[Data records]

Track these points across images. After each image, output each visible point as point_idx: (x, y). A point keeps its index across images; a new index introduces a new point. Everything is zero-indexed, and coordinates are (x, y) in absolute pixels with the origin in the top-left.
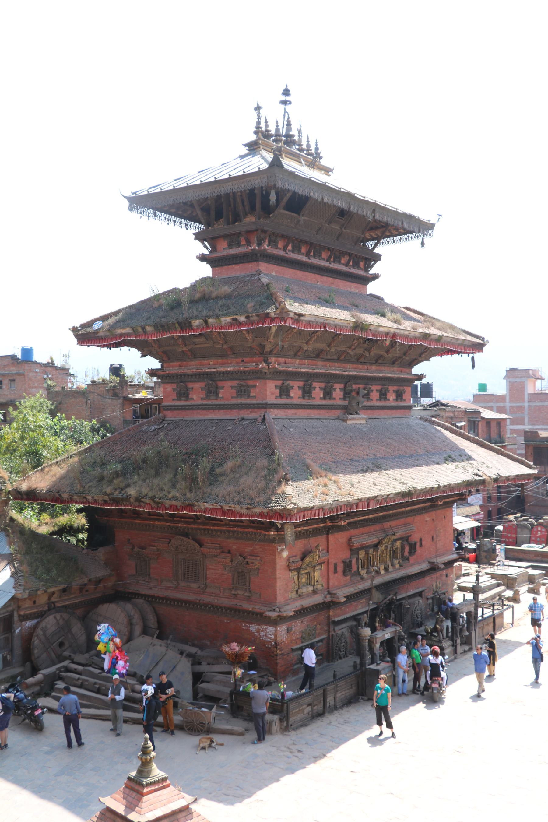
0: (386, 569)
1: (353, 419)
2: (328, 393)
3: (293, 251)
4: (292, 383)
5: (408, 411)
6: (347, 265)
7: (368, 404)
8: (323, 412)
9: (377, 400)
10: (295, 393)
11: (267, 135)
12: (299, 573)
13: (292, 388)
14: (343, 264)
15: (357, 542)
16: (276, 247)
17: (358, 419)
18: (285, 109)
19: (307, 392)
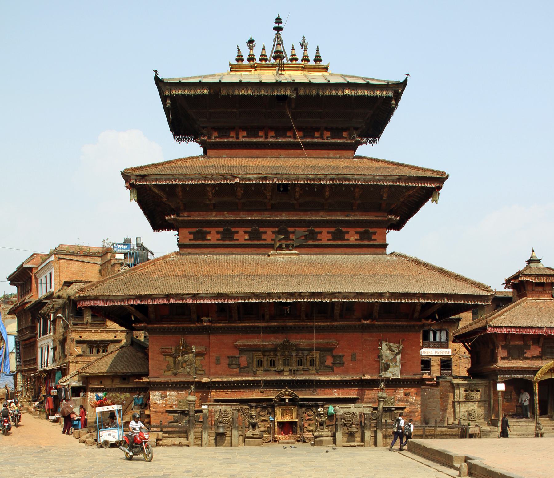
0: (292, 372)
1: (277, 254)
2: (255, 235)
3: (248, 137)
4: (208, 230)
5: (383, 249)
6: (322, 137)
7: (314, 243)
8: (247, 250)
9: (329, 240)
10: (213, 237)
11: (251, 59)
12: (173, 358)
13: (209, 233)
14: (317, 138)
15: (239, 343)
16: (229, 137)
17: (284, 254)
18: (278, 34)
19: (227, 234)
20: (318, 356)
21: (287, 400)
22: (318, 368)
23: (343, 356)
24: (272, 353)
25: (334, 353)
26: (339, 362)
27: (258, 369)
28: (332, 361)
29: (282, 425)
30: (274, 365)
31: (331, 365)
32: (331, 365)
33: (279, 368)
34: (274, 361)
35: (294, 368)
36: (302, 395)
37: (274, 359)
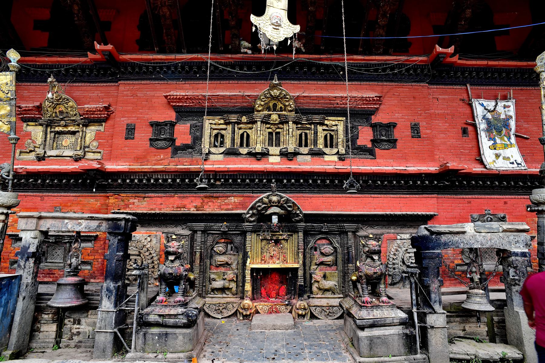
20: (341, 128)
21: (275, 219)
22: (342, 151)
23: (394, 125)
24: (244, 119)
25: (375, 119)
26: (385, 137)
27: (213, 150)
28: (372, 138)
29: (261, 275)
30: (248, 145)
31: (369, 145)
32: (369, 145)
33: (259, 148)
34: (248, 136)
35: (291, 148)
36: (311, 204)
37: (249, 131)
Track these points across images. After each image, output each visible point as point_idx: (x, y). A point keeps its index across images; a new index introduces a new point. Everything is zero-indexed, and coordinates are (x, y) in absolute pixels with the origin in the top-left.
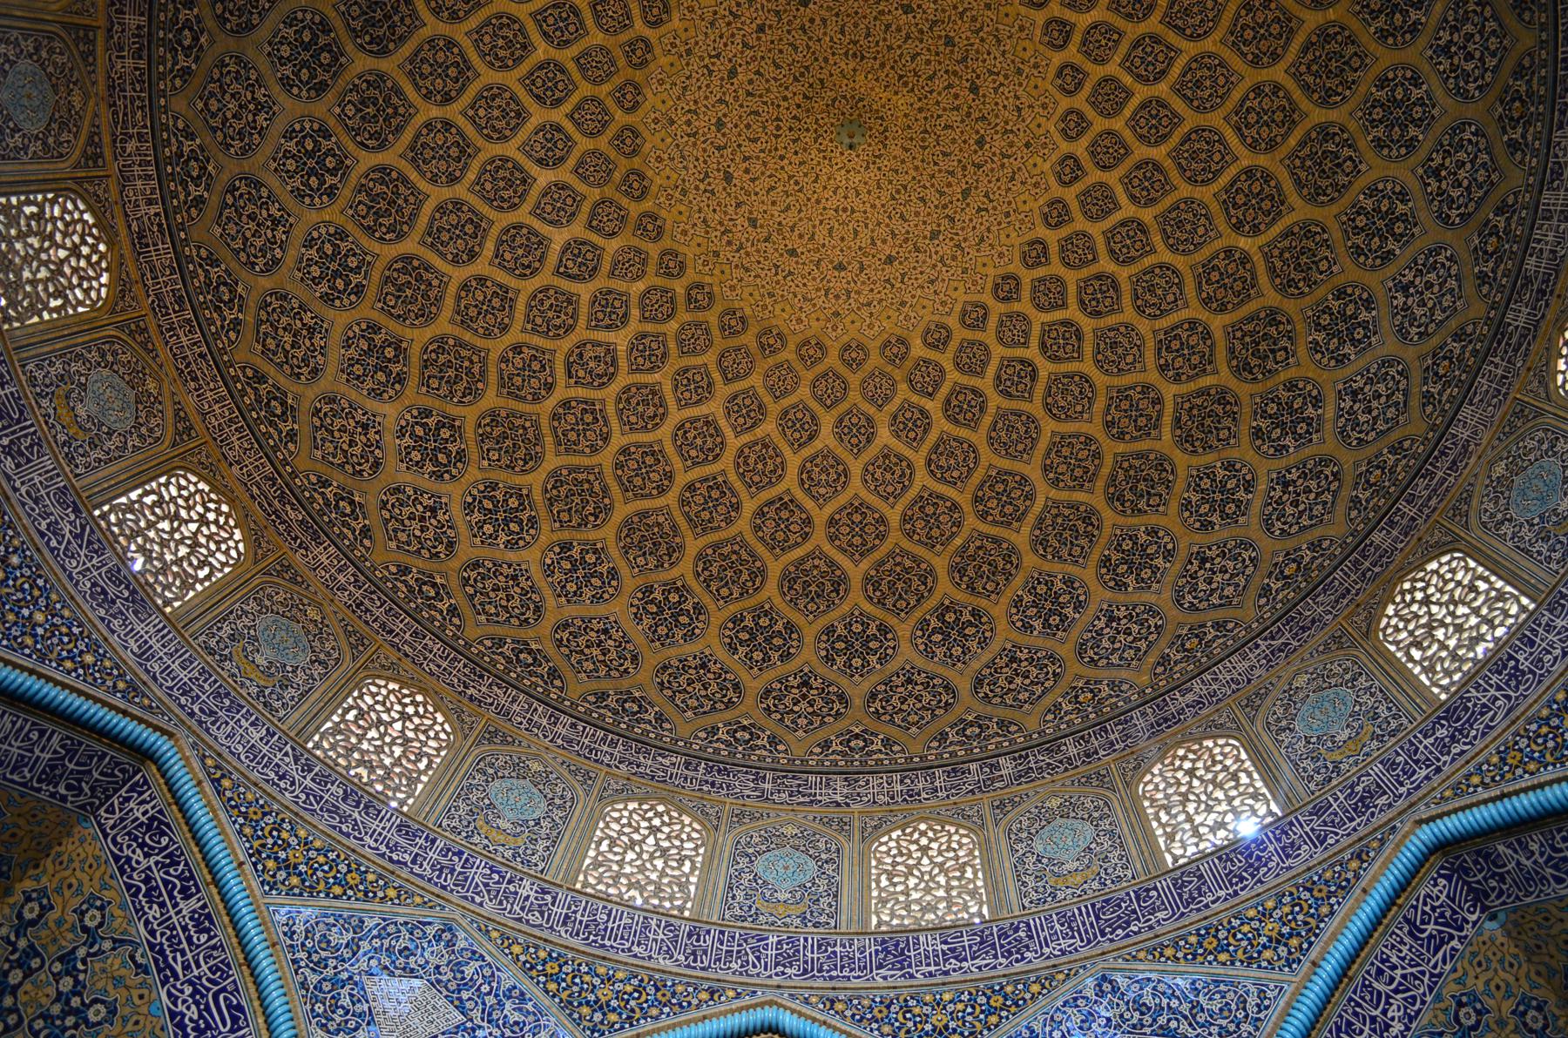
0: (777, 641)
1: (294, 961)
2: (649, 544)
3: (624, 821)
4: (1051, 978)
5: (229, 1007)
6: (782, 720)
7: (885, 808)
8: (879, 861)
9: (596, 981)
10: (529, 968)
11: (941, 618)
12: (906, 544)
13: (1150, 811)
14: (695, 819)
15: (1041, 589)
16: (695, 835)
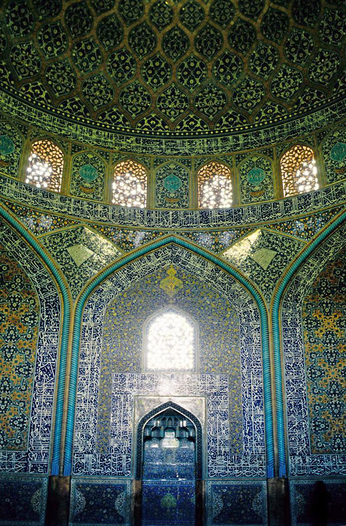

- **To be done**: Copy the whole listing above, replacing every "top-left" with "upper-left" and changing nothing else. Omit the pictures from your copy.

- **Problem solution**:
Track these points across images. After each image, output each visible point as point_idx: (x, y). A point keeps its index across images; a new index introduces a new point. Everything is zero-indexed, and coordinates are (x, y) in absolute pixels with the origin in the upper-left.
0: (386, 569)
1: (353, 419)
2: (328, 393)
3: (293, 251)
4: (292, 383)
5: (408, 411)
6: (347, 265)
7: (368, 404)
8: (323, 412)
9: (377, 400)
10: (295, 393)
11: (267, 135)
12: (299, 573)
13: (292, 388)
14: (343, 264)
15: (357, 542)
16: (276, 247)
17: (358, 419)
18: (285, 109)
19: (307, 392)
0: (292, 372)
1: (277, 254)
2: (255, 235)
3: (248, 137)
4: (208, 230)
5: (383, 249)
6: (322, 137)
7: (314, 243)
8: (247, 250)
9: (329, 240)
10: (213, 237)
11: (251, 59)
12: (173, 358)
13: (209, 233)
14: (317, 138)
15: (239, 343)
16: (229, 137)
17: (284, 254)
18: (278, 34)
19: (227, 234)
20: (318, 356)
21: (287, 400)
22: (318, 368)
23: (343, 356)
24: (272, 353)
25: (334, 353)
26: (339, 362)
27: (258, 369)
28: (332, 361)
29: (282, 425)
30: (274, 365)
31: (331, 365)
32: (331, 365)
33: (279, 368)
34: (274, 361)
35: (294, 368)
36: (302, 395)
37: (274, 359)
20: (341, 128)
21: (275, 219)
22: (342, 151)
23: (394, 125)
24: (244, 119)
25: (375, 119)
26: (385, 137)
27: (213, 150)
28: (372, 138)
29: (261, 275)
30: (248, 145)
31: (369, 145)
32: (369, 145)
33: (259, 148)
34: (248, 136)
35: (291, 148)
36: (311, 204)
37: (249, 131)
Track these points across images. After each image, output each visible point as point_idx: (x, y). A point keeps its index across images; a new index introduces a new point. Everything is zero-indexed, and coordinates are (x, y) in absolute pixels with the origin in the upper-left.
0: (777, 641)
1: (294, 961)
2: (649, 544)
3: (624, 821)
4: (1051, 978)
5: (229, 1007)
6: (782, 720)
7: (885, 808)
8: (879, 861)
9: (596, 981)
10: (529, 968)
11: (941, 618)
12: (906, 544)
13: (1150, 811)
14: (695, 819)
15: (1041, 589)
16: (695, 835)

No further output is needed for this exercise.